● Entries shown
====================

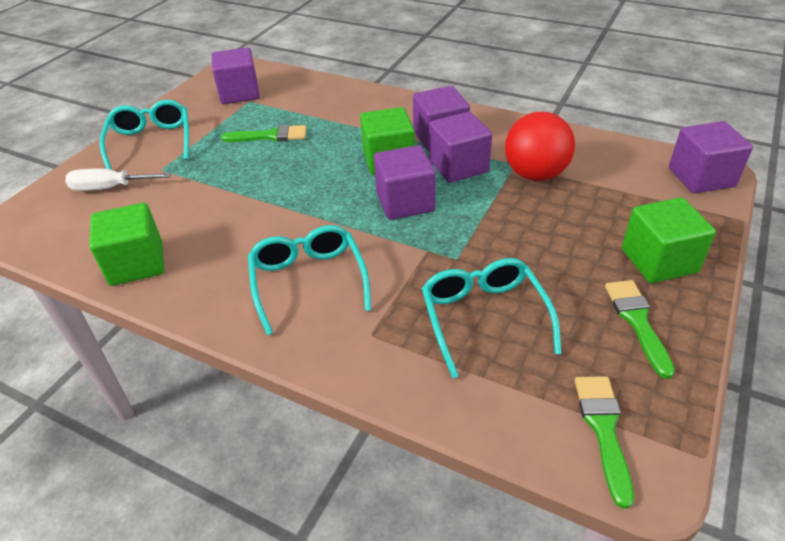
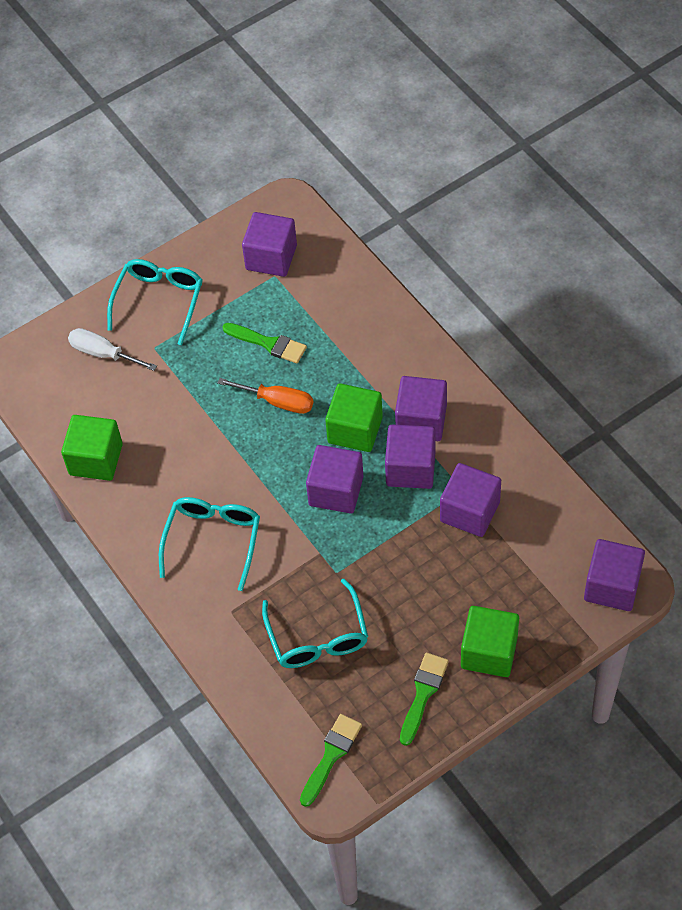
camera: 30 degrees right, 15 degrees up
(304, 165) = (278, 402): none -> orange screwdriver
(484, 318) = (317, 636): turquoise glasses -> turquoise glasses turned 150 degrees clockwise
(535, 174) = (470, 511): red ball -> purple cube

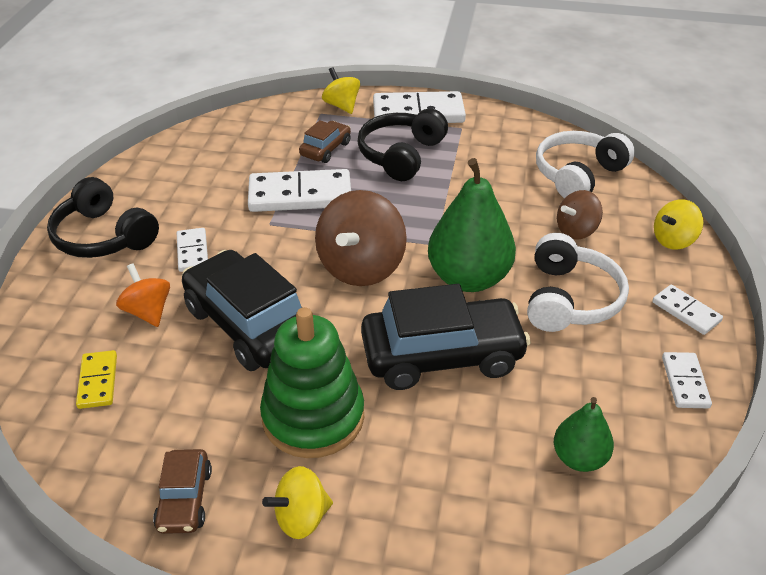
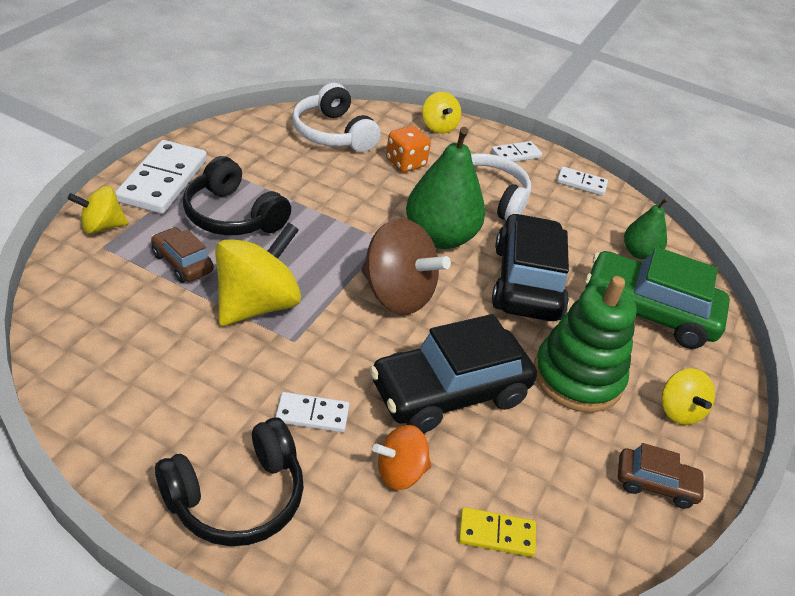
camera: 80 degrees left, 0 degrees up
(300, 195) = (257, 304): white domino -> yellow spinning top
(462, 476) = (648, 312): none -> green car
(576, 231) = (405, 163): brown spinning top -> orange dice

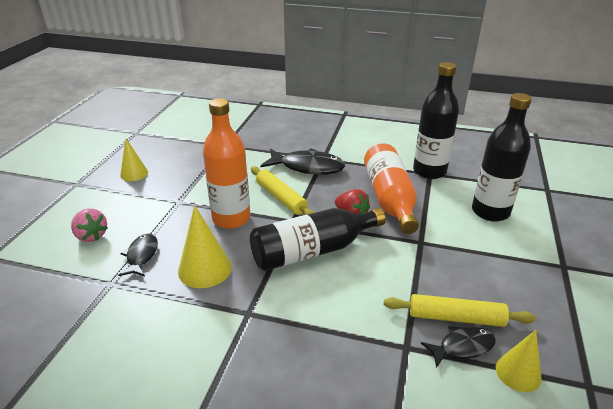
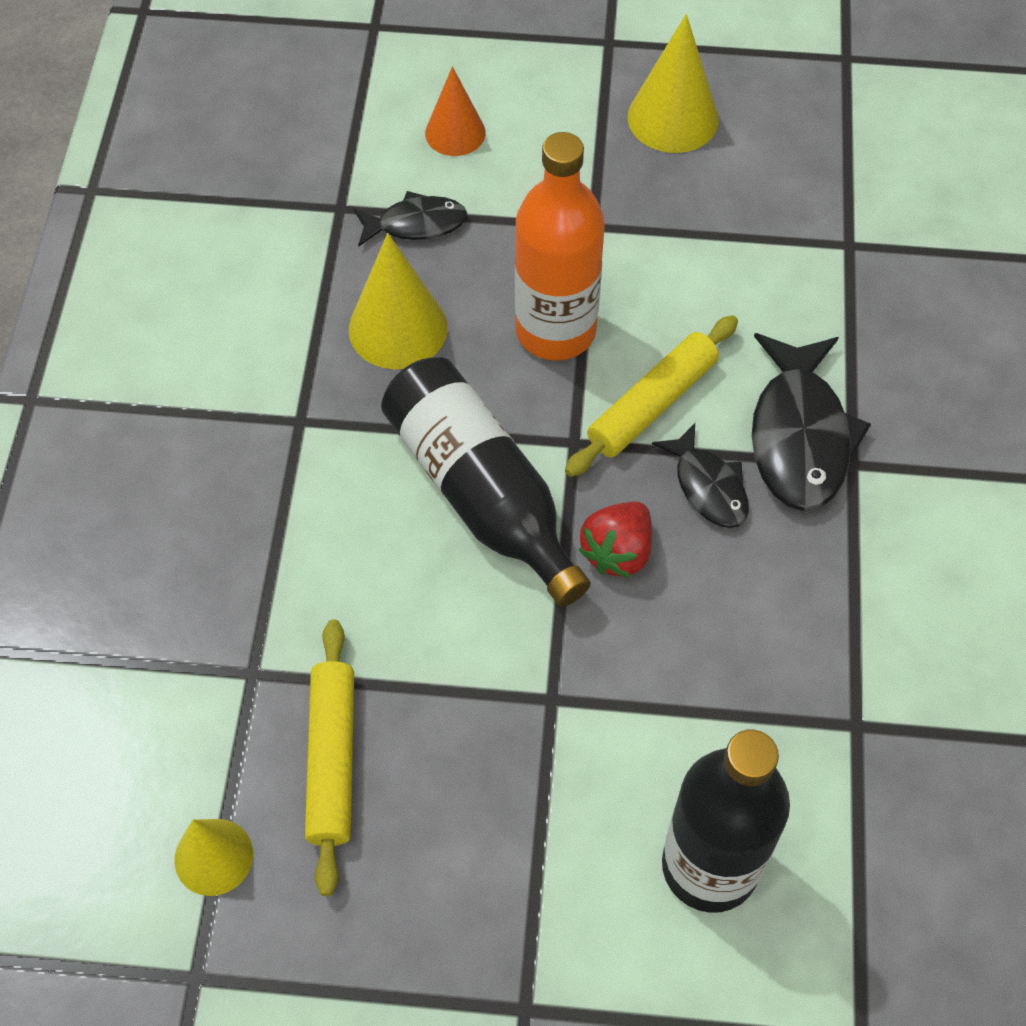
camera: 80 degrees right, 25 degrees up
(91, 236) = (455, 133): pink strawberry -> orange cone
(134, 173) = (673, 118): yellow cone -> yellow cone, size x1.51
(389, 199) = (705, 629): orange bottle -> none
(429, 171) = (867, 724): black bottle -> none
(462, 347) = (261, 766): black fish -> black fish (708, 486)

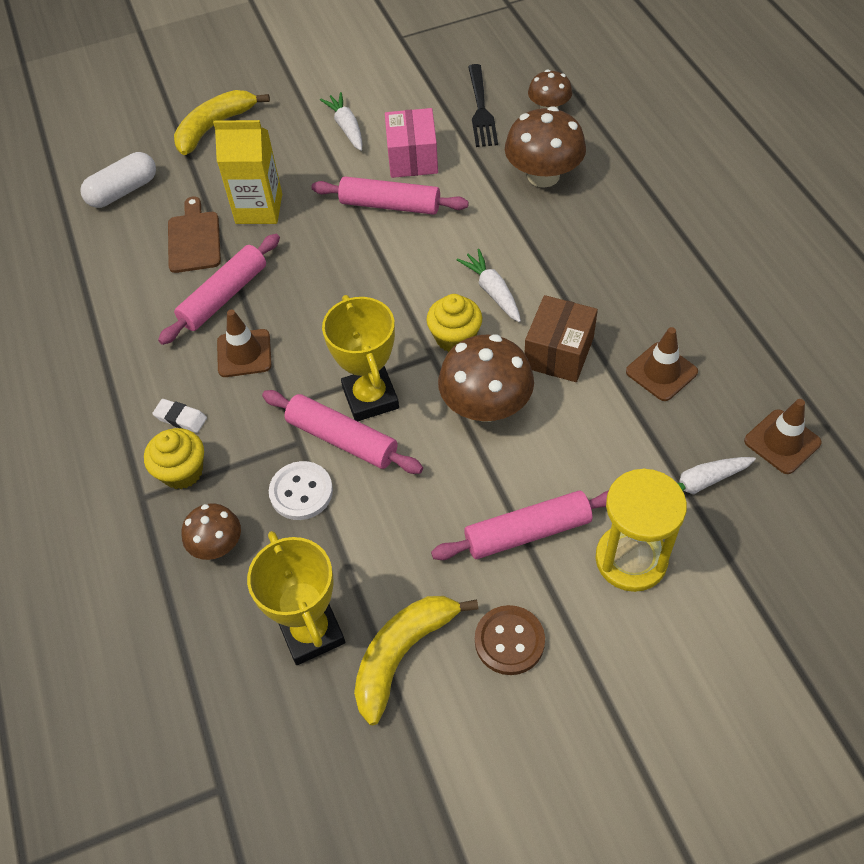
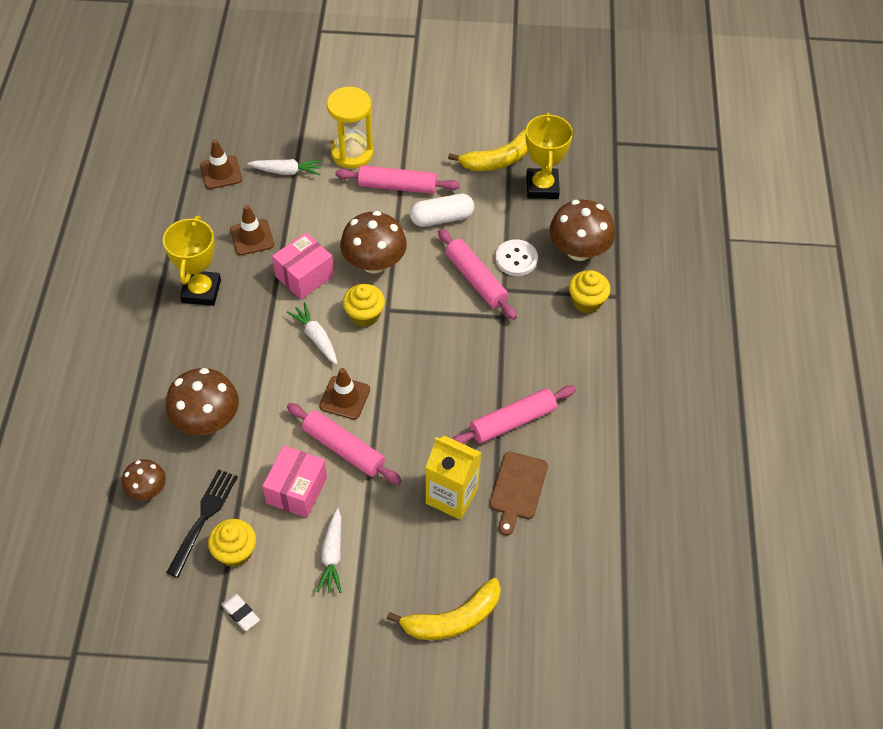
camera: 160 degrees left, 0 degrees up
(123, 191) = (563, 575): white capsule -> white capsule (442, 218)
(181, 418) = (576, 338): white eraser -> white eraser (240, 613)
(217, 545) = (579, 250): brown mushroom -> brown mushroom, size x1.72
(244, 353) = (515, 367): brown traffic cone -> brown traffic cone (345, 398)
(370, 398) = (444, 298): yellow trophy -> yellow trophy (201, 291)
(434, 99) = (235, 552): none -> yellow cupcake
(492, 291) = (316, 338): white carrot -> white carrot turned 150 degrees clockwise
(509, 641) = (440, 144): brown button -> none
(558, 352) = (304, 276): brown box -> pink box

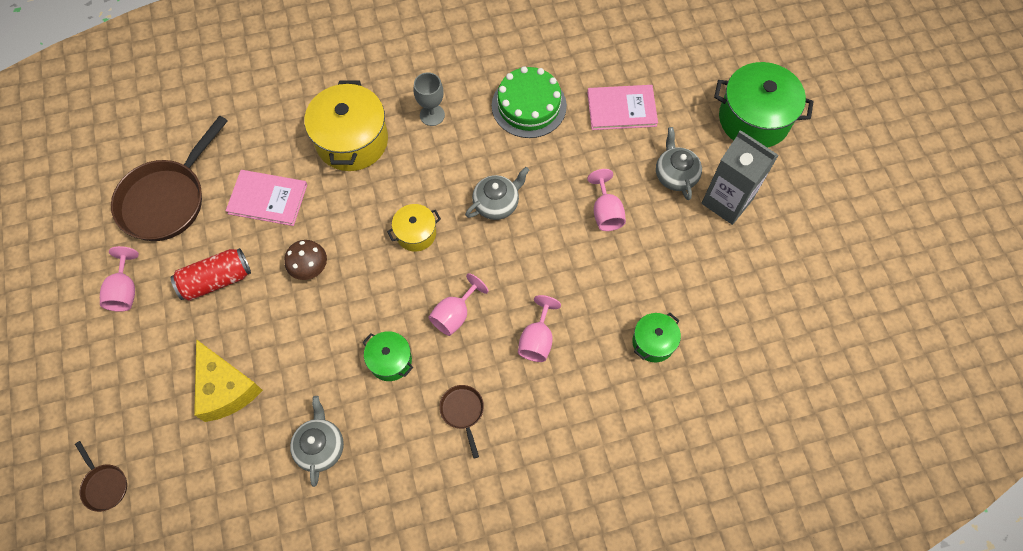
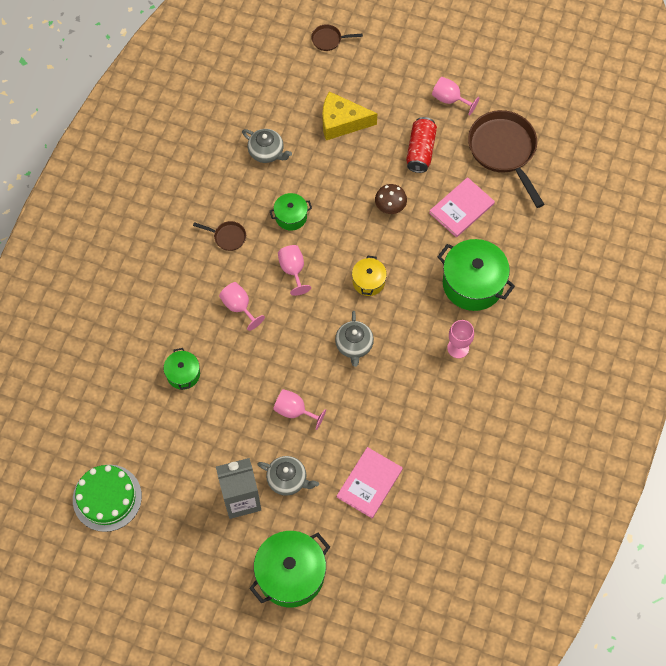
camera: 125 degrees right, 0 degrees up
(352, 141) = (473, 283): yellow pot -> green pot
(432, 115) = (458, 348): grey goblet -> pink goblet
(529, 105) = (419, 419): green cake -> green cake (107, 498)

====================

● Work required
Read the entries above, then pull out the lines that include "left".

● Result for this exercise
camera: 80 degrees left, 0 degrees up
camera: 160 degrees left, 0 degrees up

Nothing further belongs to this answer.